• What needs to be done
Below are the records. Retype exactly the lines between the lines holding "black square: (655, 58)" and "purple circle: (351, 600)", inclusive.

• Record set
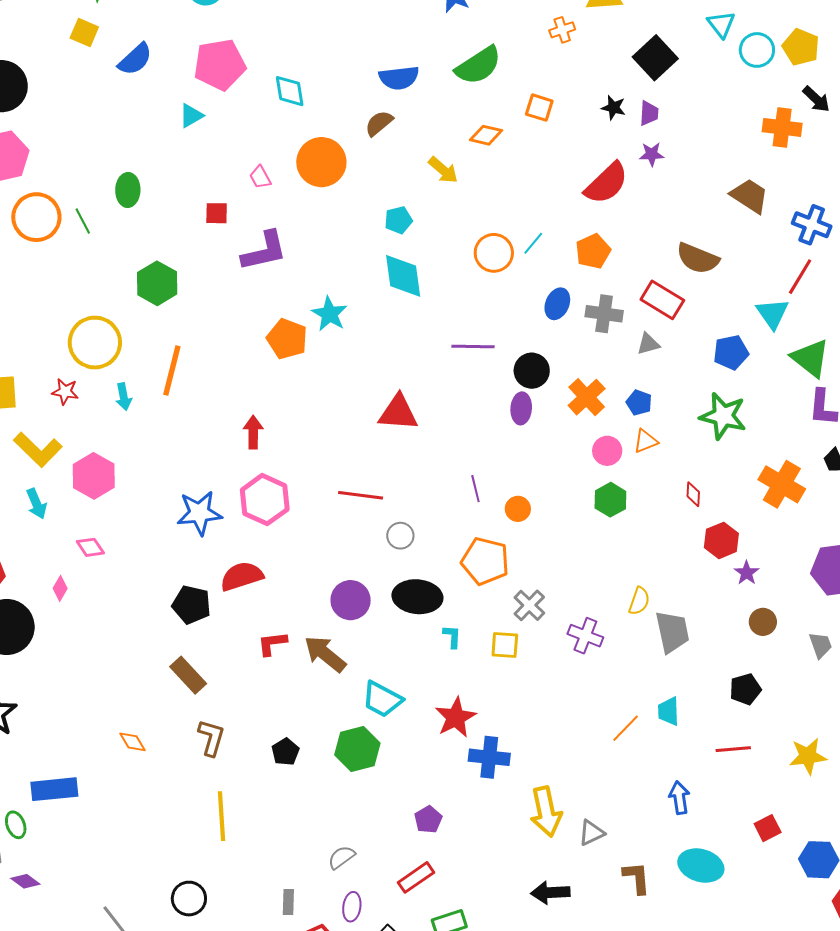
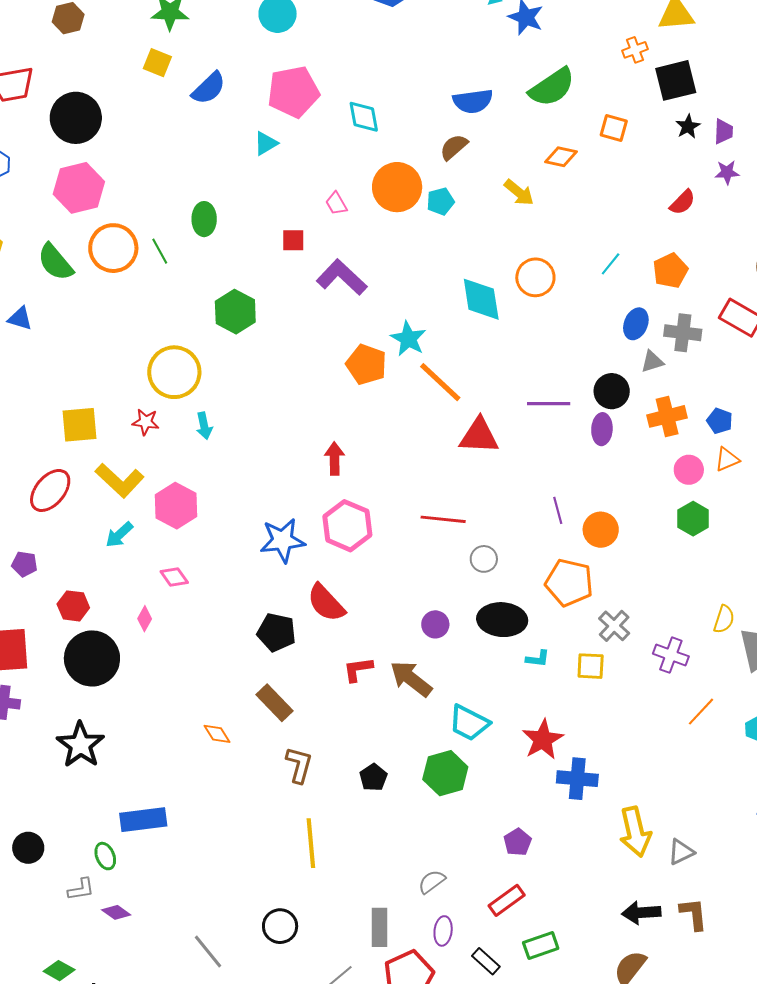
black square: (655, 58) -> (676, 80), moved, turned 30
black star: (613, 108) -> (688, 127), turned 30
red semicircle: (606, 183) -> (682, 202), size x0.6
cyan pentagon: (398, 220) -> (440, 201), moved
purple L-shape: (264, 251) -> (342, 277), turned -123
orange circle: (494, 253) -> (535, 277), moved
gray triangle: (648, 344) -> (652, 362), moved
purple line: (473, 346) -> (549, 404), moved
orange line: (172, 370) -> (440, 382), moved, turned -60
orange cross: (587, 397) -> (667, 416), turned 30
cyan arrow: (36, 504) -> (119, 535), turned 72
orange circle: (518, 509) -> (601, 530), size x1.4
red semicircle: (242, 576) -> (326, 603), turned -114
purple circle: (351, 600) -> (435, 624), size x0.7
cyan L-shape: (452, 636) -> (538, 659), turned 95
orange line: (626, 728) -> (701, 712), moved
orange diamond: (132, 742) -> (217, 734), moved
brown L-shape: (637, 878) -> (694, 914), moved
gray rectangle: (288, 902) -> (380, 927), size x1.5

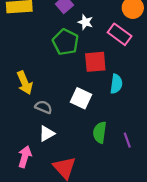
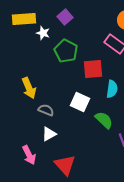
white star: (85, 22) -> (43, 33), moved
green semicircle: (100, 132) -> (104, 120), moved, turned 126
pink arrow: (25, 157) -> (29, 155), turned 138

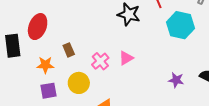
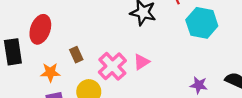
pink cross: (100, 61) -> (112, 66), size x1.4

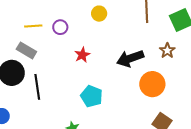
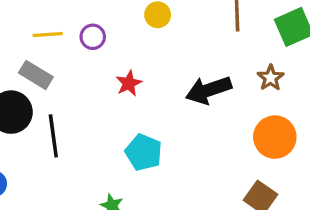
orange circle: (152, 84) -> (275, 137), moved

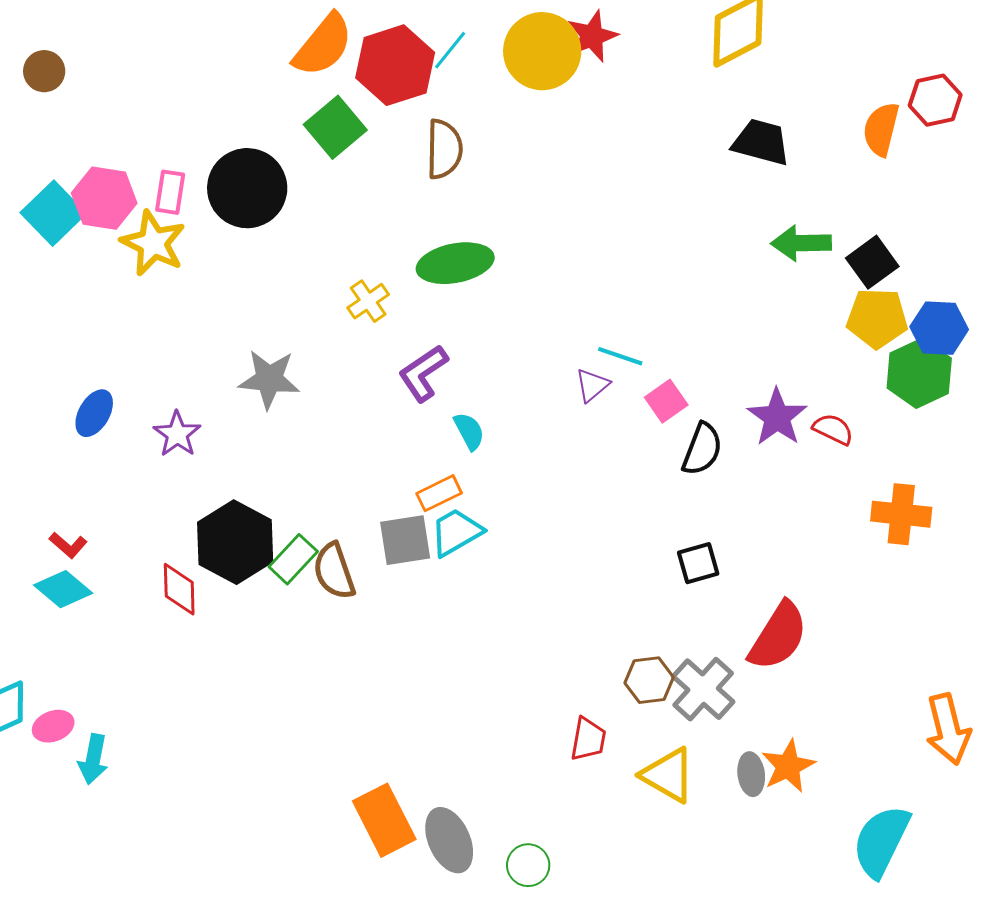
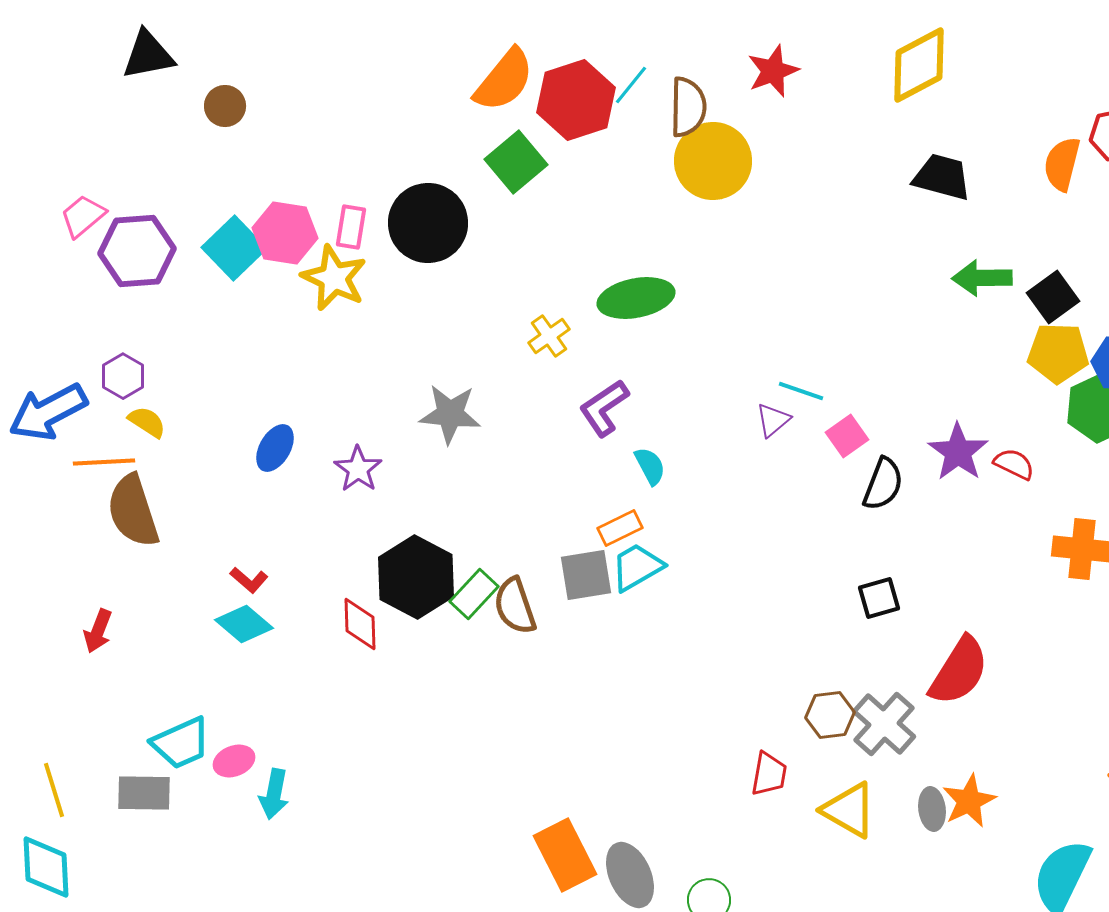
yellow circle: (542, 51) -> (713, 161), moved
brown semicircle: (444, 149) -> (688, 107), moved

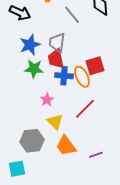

* * *

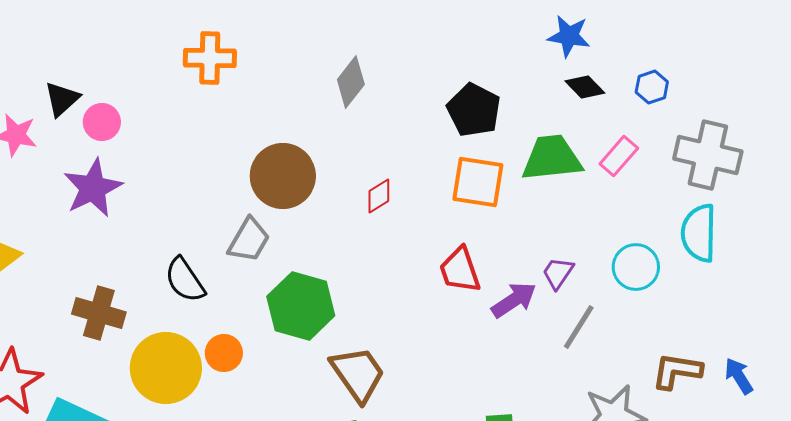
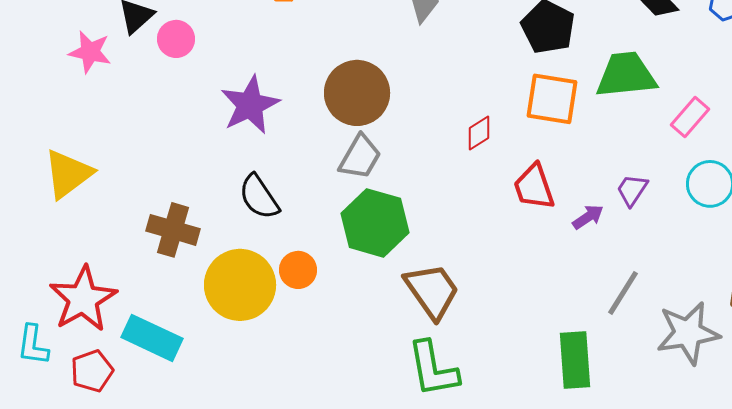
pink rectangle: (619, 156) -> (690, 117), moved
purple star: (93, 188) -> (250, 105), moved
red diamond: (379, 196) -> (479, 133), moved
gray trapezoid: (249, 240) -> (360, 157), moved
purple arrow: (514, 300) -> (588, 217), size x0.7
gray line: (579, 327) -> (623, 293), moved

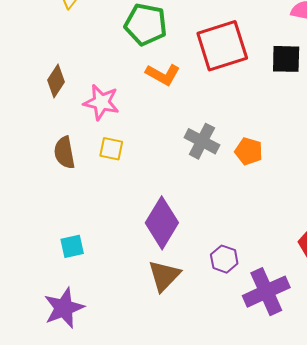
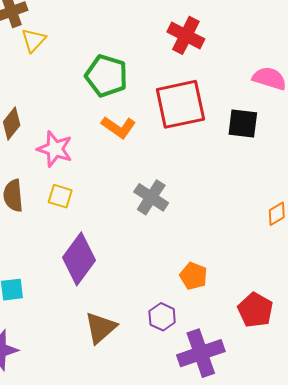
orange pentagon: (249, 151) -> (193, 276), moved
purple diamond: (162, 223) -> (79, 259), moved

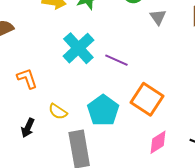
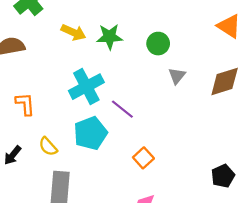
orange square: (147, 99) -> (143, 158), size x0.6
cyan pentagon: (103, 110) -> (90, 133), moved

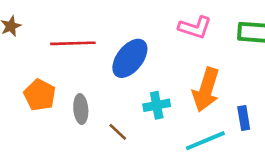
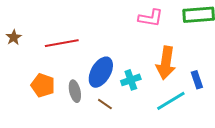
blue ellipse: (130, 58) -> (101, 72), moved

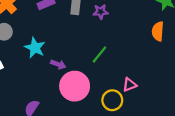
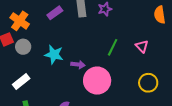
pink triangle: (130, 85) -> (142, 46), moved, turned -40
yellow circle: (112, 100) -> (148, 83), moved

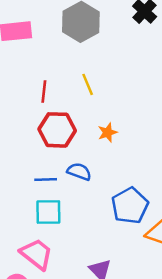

• Answer area
black square: (655, 58) -> (676, 80), moved, turned 30
black star: (613, 108) -> (688, 127), turned 30
red semicircle: (606, 183) -> (682, 202), size x0.6
cyan pentagon: (398, 220) -> (440, 201), moved
purple L-shape: (264, 251) -> (342, 277), turned -123
orange circle: (494, 253) -> (535, 277), moved
gray triangle: (648, 344) -> (652, 362), moved
purple line: (473, 346) -> (549, 404), moved
orange line: (172, 370) -> (440, 382), moved, turned -60
orange cross: (587, 397) -> (667, 416), turned 30
cyan arrow: (36, 504) -> (119, 535), turned 72
orange circle: (518, 509) -> (601, 530), size x1.4
red semicircle: (242, 576) -> (326, 603), turned -114
purple circle: (351, 600) -> (435, 624), size x0.7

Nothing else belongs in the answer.